»»

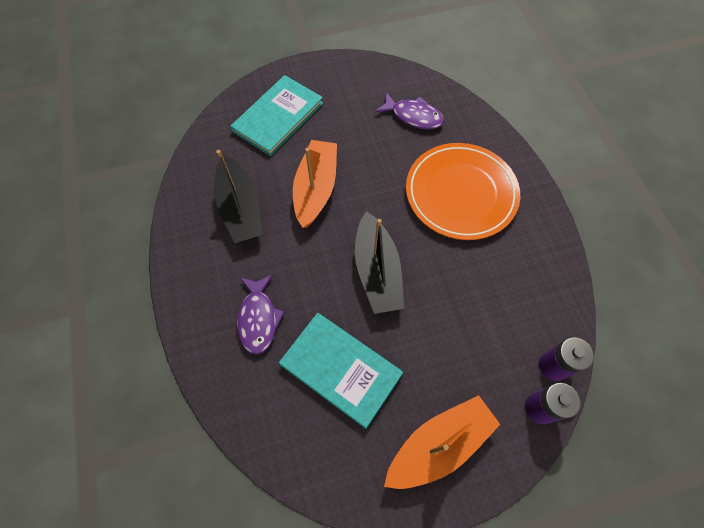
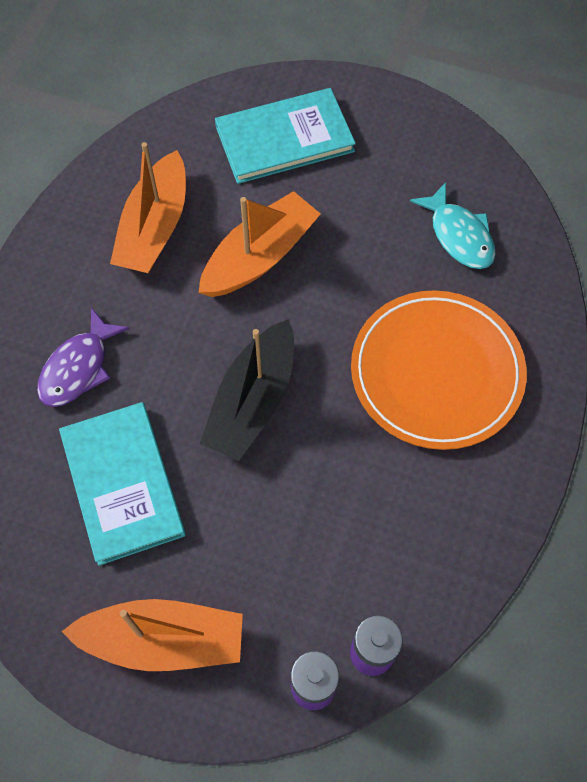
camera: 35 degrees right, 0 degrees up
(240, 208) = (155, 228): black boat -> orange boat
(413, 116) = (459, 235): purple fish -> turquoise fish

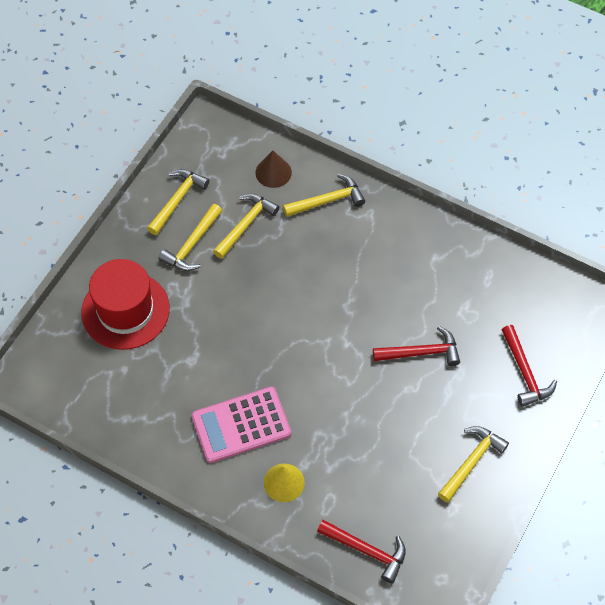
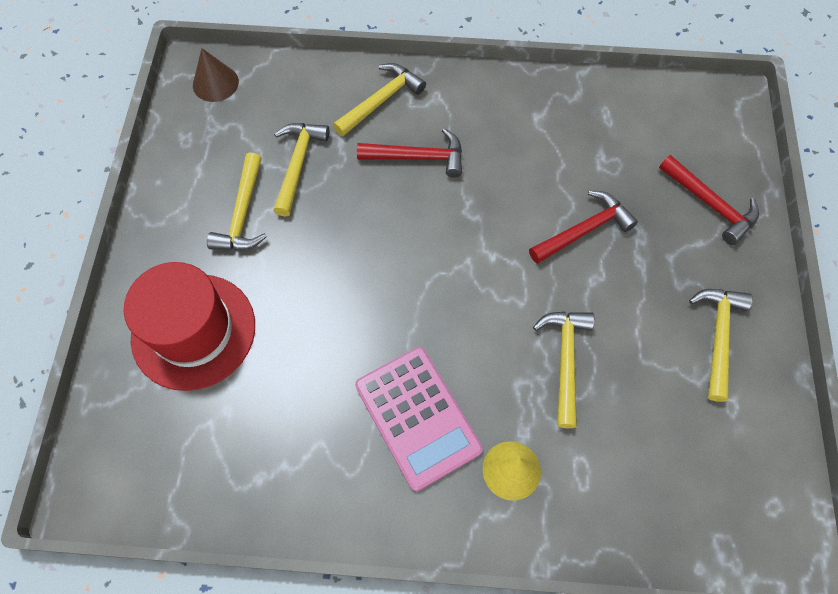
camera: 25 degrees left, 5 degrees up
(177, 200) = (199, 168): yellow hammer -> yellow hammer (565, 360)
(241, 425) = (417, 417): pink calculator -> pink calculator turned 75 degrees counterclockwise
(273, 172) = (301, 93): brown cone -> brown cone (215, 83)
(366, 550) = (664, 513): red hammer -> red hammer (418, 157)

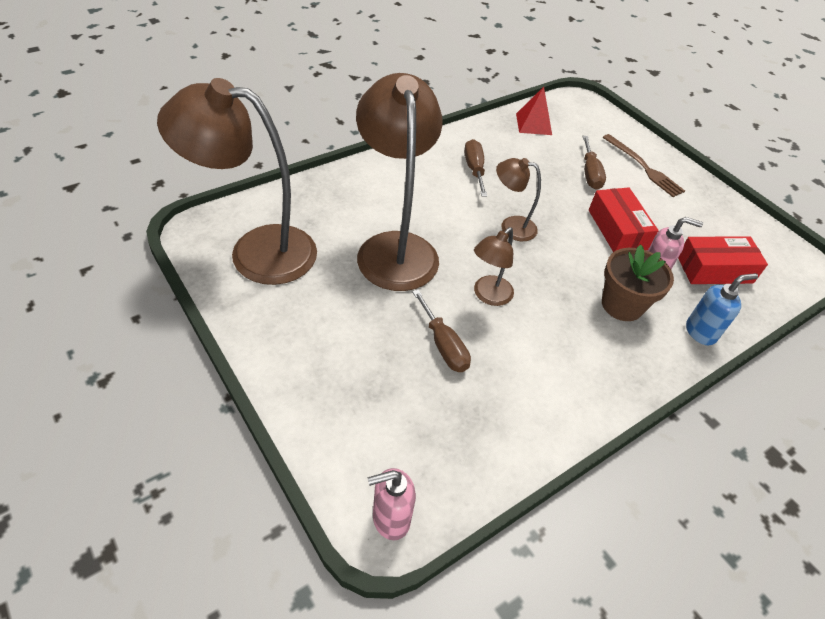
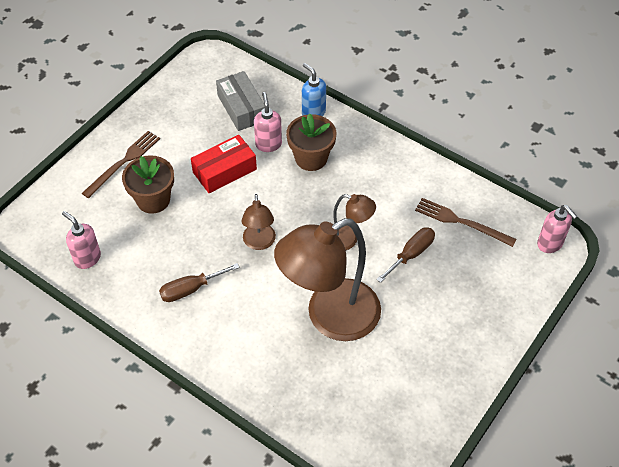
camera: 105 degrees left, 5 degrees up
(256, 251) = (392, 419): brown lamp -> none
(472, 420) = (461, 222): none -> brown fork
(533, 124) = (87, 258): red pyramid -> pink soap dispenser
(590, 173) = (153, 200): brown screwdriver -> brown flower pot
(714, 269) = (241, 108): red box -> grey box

««

• _The problem_
Everything in the entries above should be returned exactly, apart from the pictures.

• _Reply to the task_
camera: 35 degrees right, 0 degrees up
(240, 208) = (155, 228): black boat -> orange boat
(413, 116) = (459, 235): purple fish -> turquoise fish

camera: 25 degrees left, 5 degrees up
(177, 200) = (199, 168): yellow hammer -> yellow hammer (565, 360)
(241, 425) = (417, 417): pink calculator -> pink calculator turned 75 degrees counterclockwise
(273, 172) = (301, 93): brown cone -> brown cone (215, 83)
(366, 550) = (664, 513): red hammer -> red hammer (418, 157)

camera: 105 degrees left, 5 degrees up
(256, 251) = (392, 419): brown lamp -> none
(472, 420) = (461, 222): none -> brown fork
(533, 124) = (87, 258): red pyramid -> pink soap dispenser
(590, 173) = (153, 200): brown screwdriver -> brown flower pot
(714, 269) = (241, 108): red box -> grey box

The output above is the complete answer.